| Directions |
Quote the records exactly, starting at the first line and stopping after the line with "orange cross: (103, 356) -> (109, 303), moved"; skip the pictures.

| Dataset records |

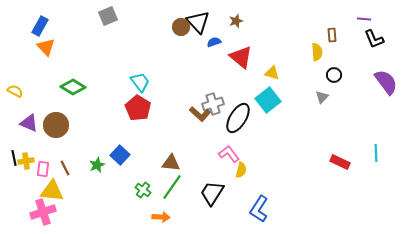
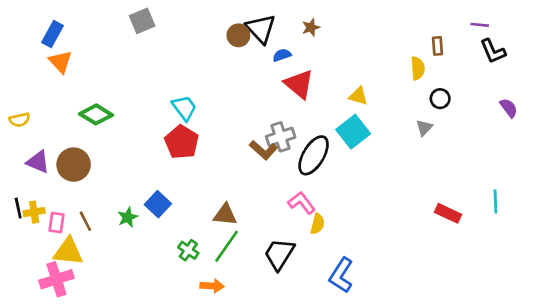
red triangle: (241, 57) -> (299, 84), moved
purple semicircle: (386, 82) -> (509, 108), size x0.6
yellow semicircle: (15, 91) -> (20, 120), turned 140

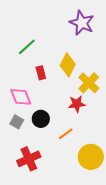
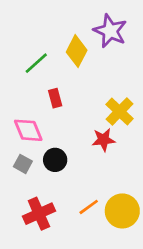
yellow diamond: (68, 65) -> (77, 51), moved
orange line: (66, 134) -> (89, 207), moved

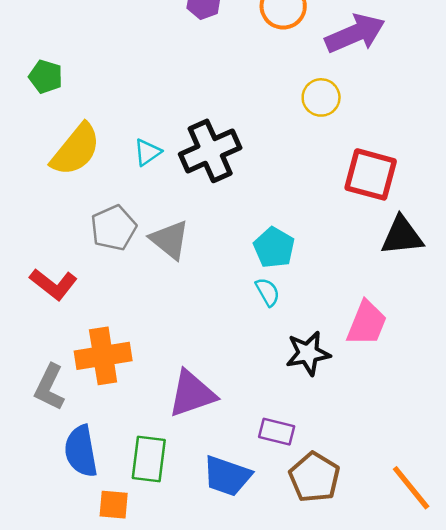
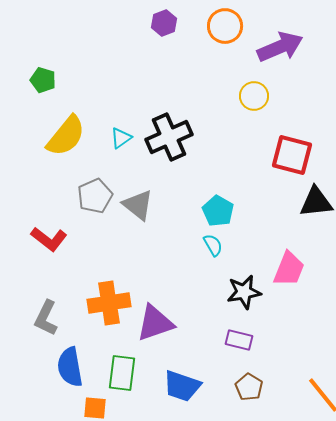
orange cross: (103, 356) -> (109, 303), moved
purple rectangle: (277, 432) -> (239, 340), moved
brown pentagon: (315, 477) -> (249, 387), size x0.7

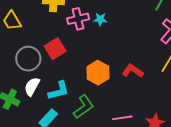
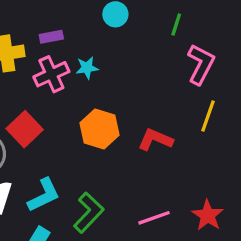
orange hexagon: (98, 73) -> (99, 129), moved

| Solution to this problem |
red triangle: (241, 57) -> (299, 84), moved
purple semicircle: (386, 82) -> (509, 108), size x0.6
yellow semicircle: (15, 91) -> (20, 120), turned 140

yellow diamond: (68, 65) -> (77, 51), moved
orange line: (66, 134) -> (89, 207), moved

orange cross: (103, 356) -> (109, 303), moved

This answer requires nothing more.